## DESCRIPTION OF THE TASK
How many lines in the data hold the string "board"? State the number alone.

## DATASET EXCERPTS

────────────────────────────────────────

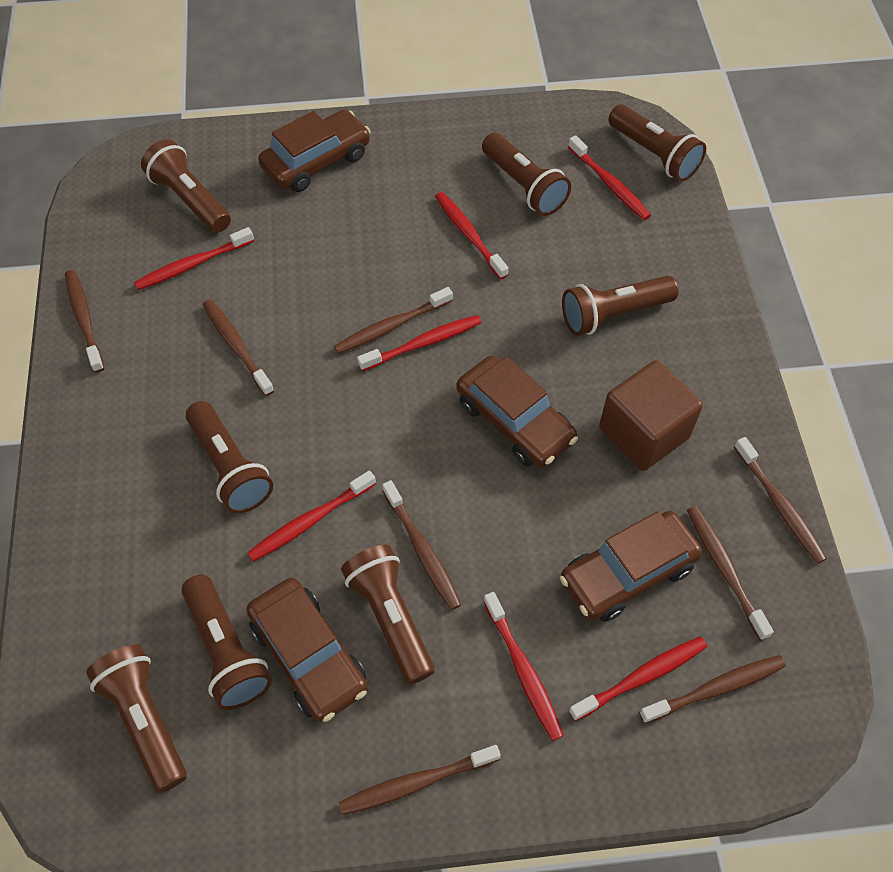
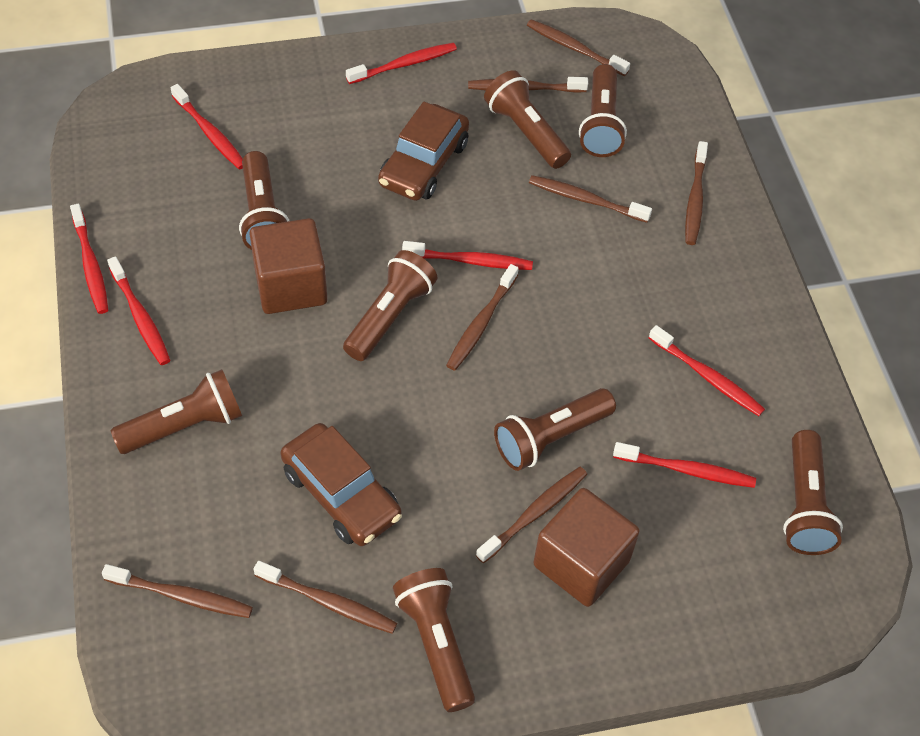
brown car: 4 -> 2
brown cube: 1 -> 2

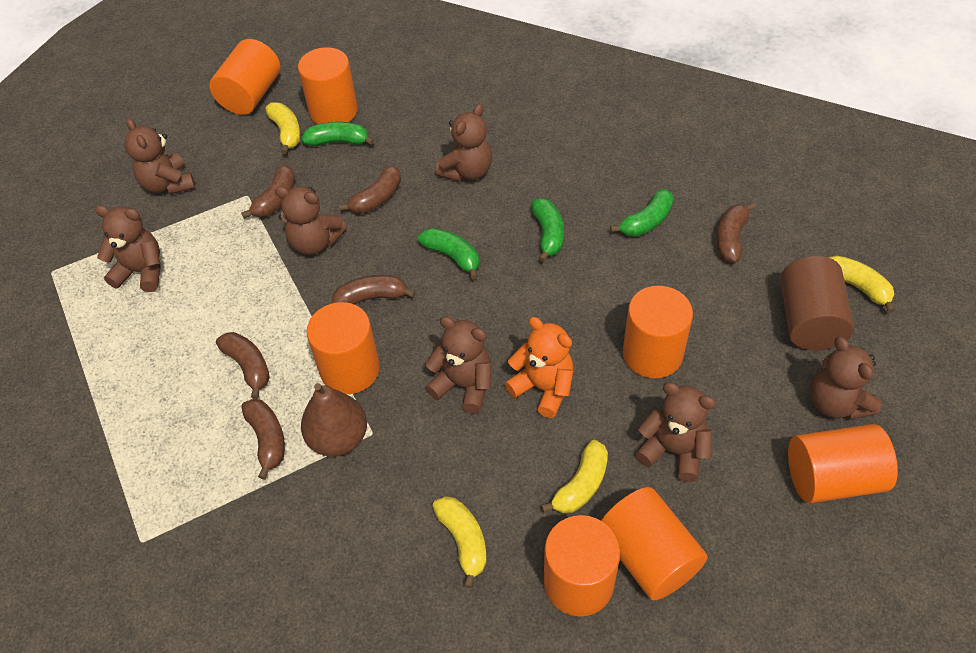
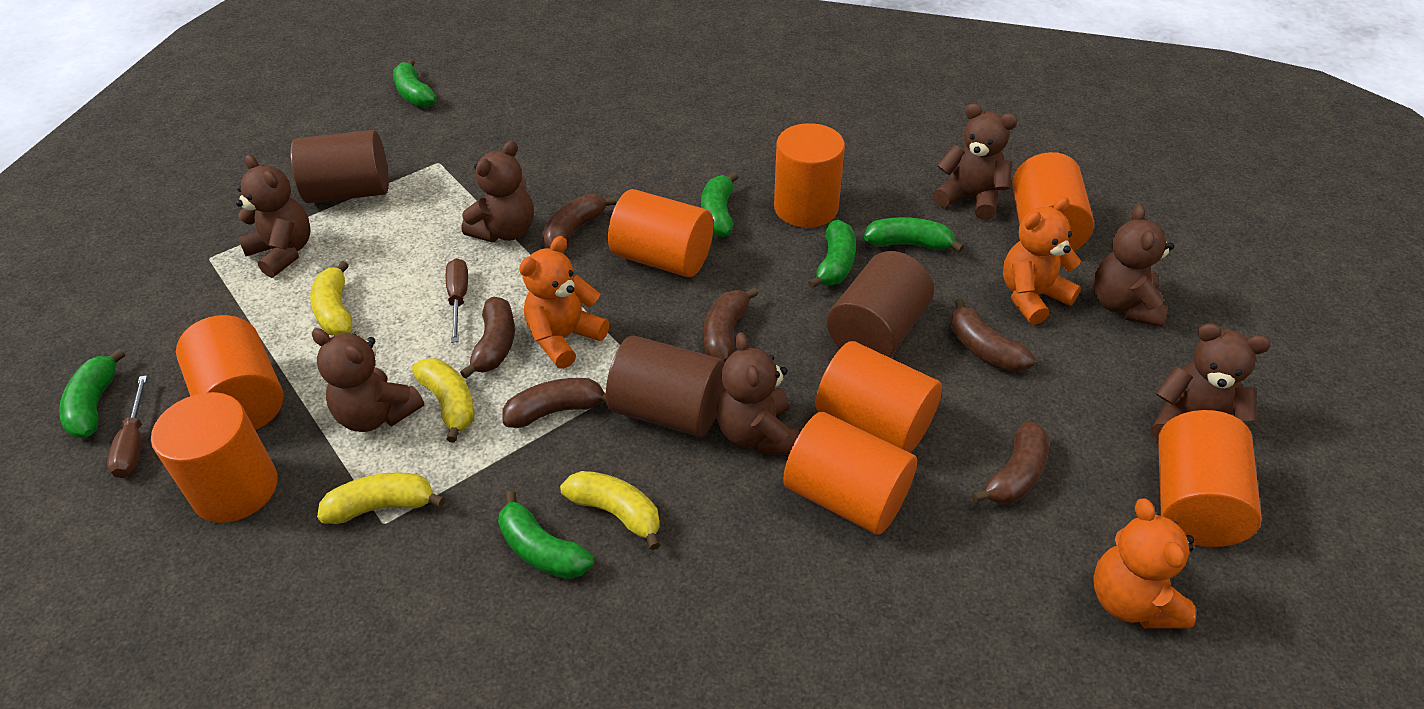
brown cylinder: 1 -> 3
brown pear: 1 -> 0
brown screwdriver: 0 -> 2
green banana: 4 -> 6
orange cylinder: 7 -> 8
orange teddy bear: 1 -> 3

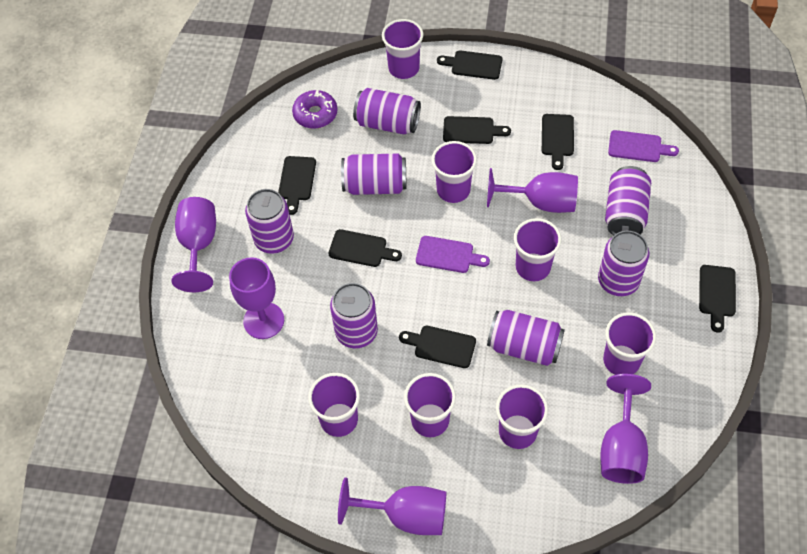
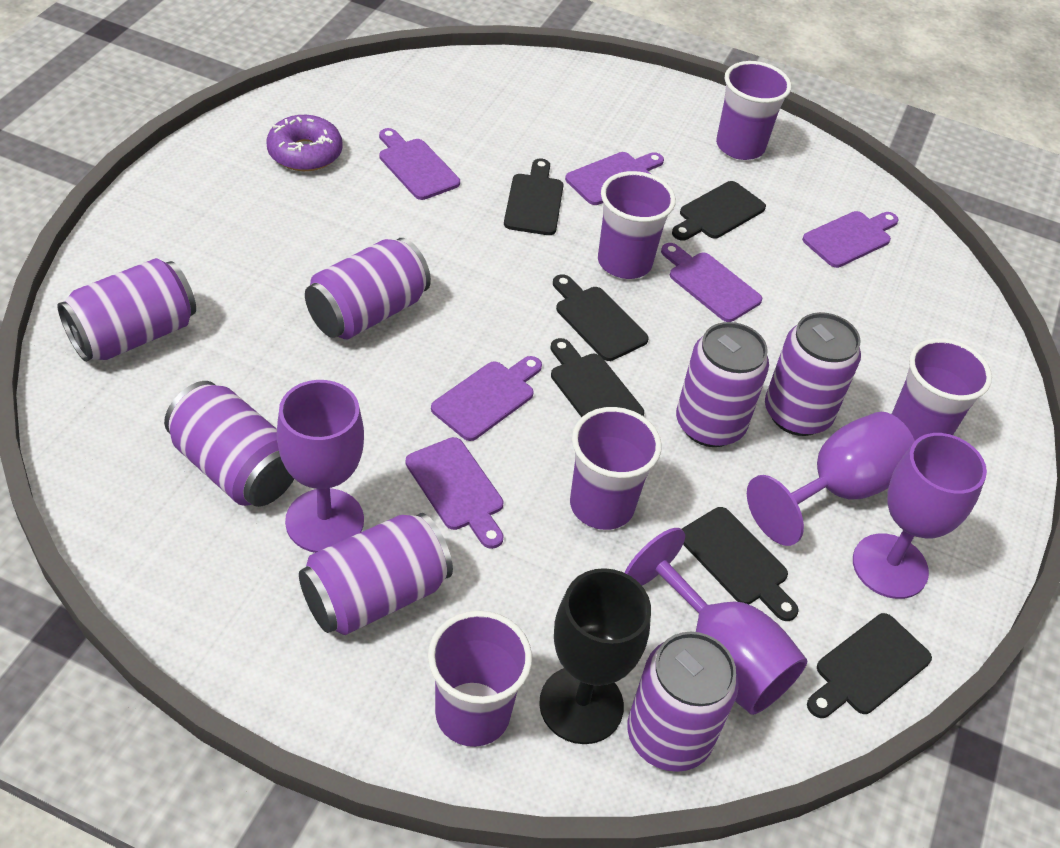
black cutting board: 7 -> 6
black goblet: 0 -> 1
purple cup: 7 -> 5
purple cutting board: 2 -> 6
purple goblet: 5 -> 4

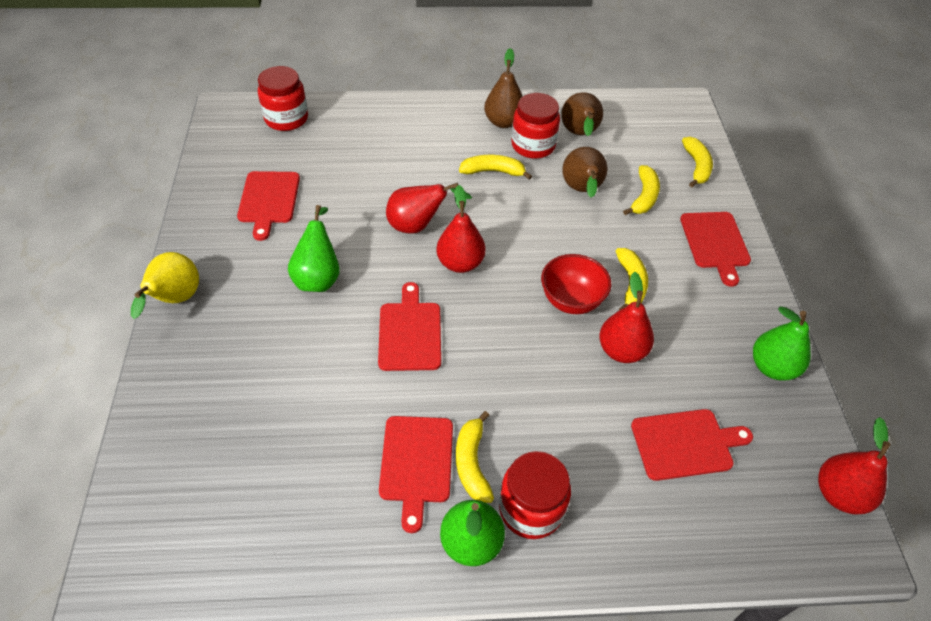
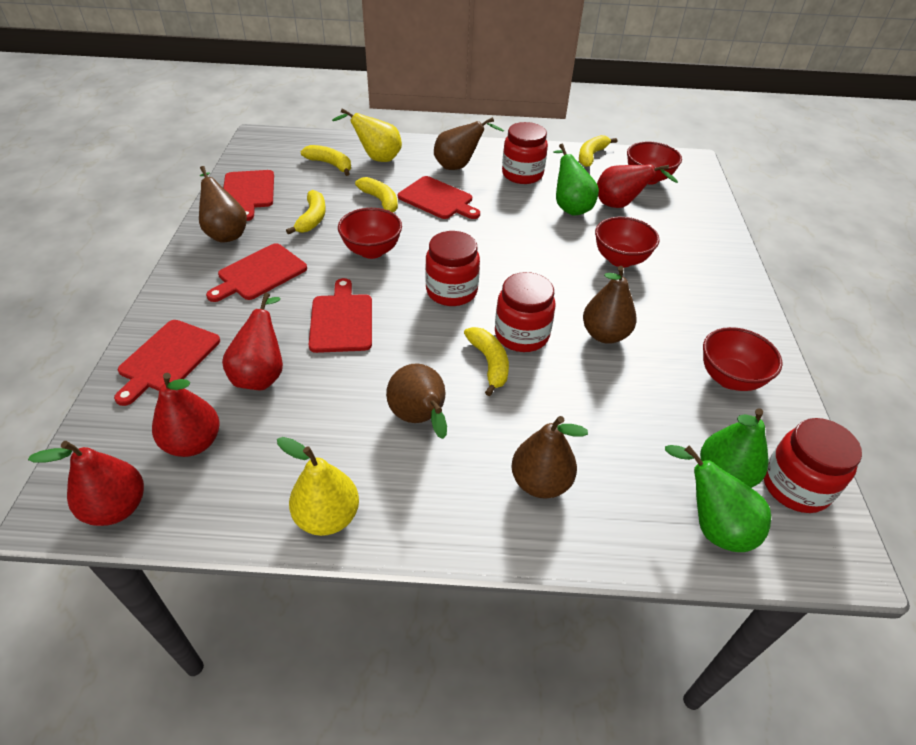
brown pear: 3 -> 5
red bowl: 1 -> 4
red jar: 3 -> 4
yellow pear: 1 -> 2

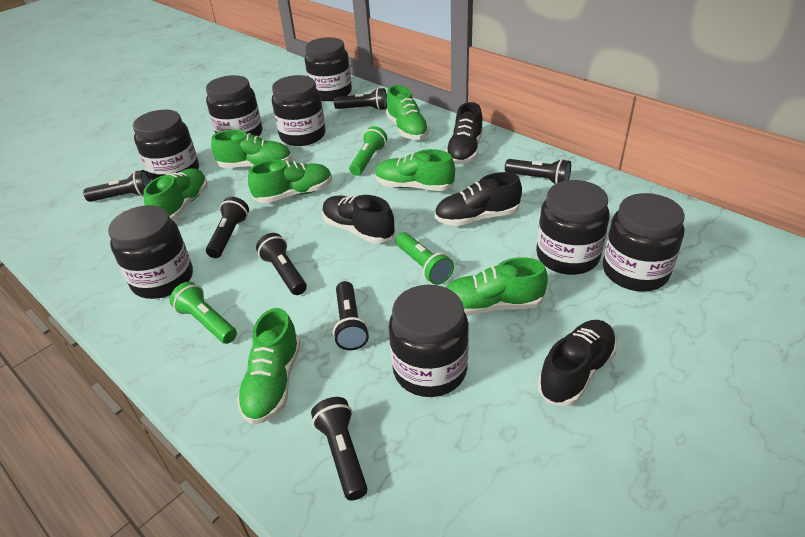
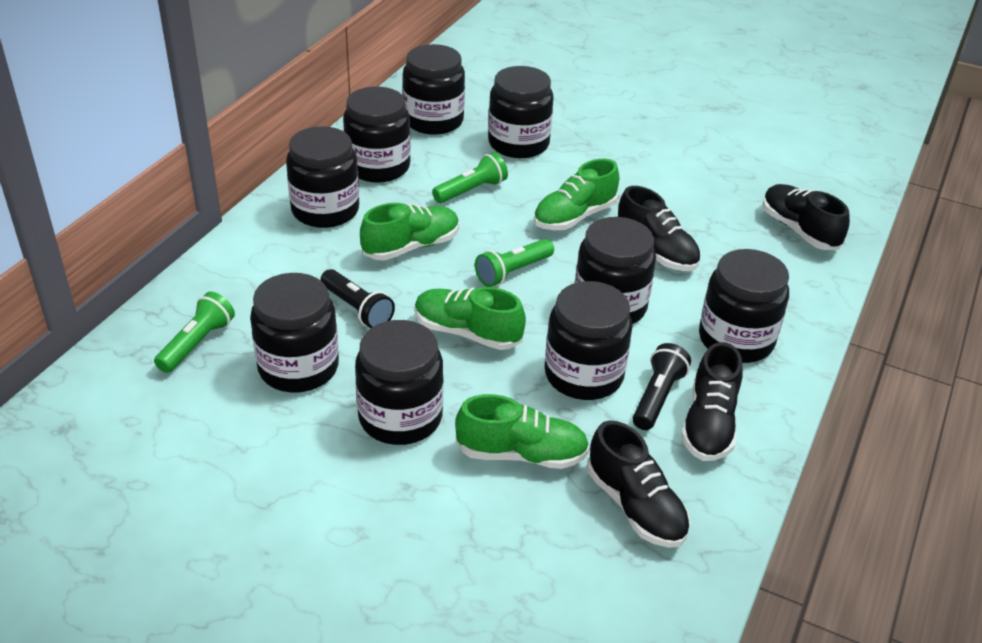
black flashlight: 7 -> 2
black jar: 8 -> 9
green shoe: 7 -> 4

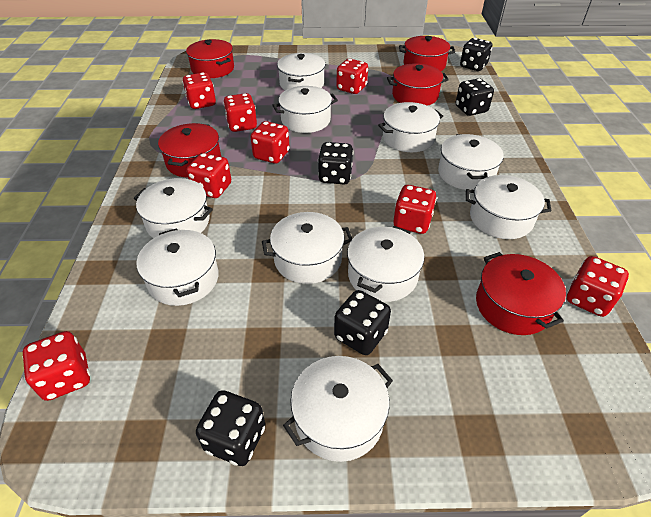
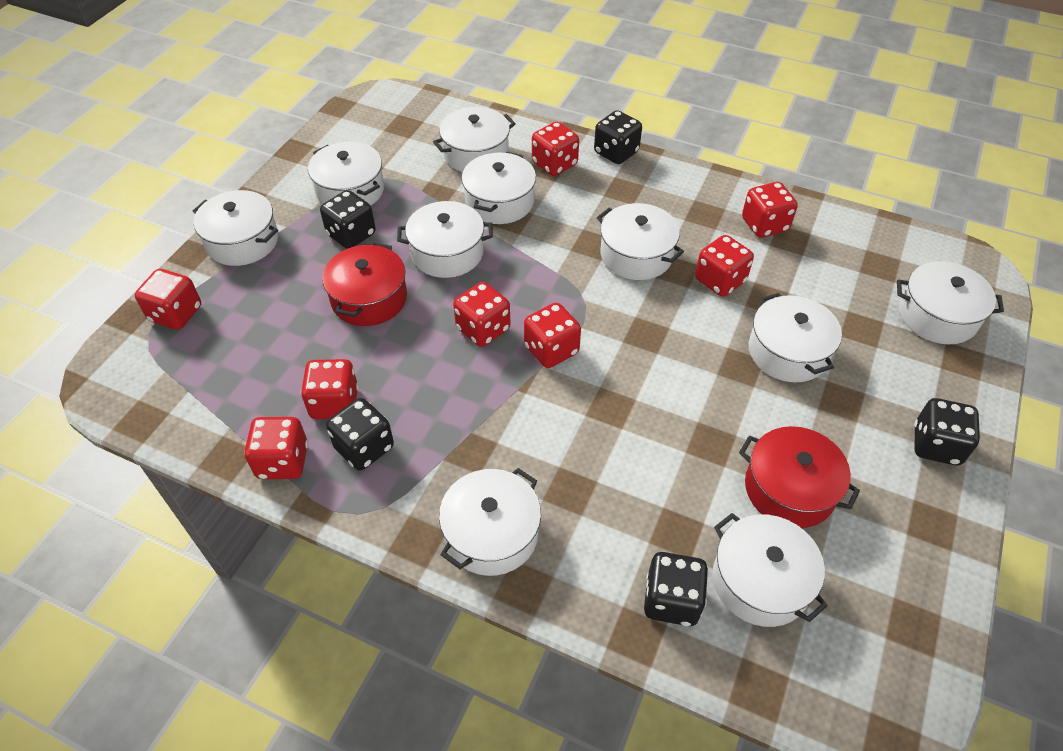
red pot: 5 -> 2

────────────────────────────────────────

## ANSWER BOX
2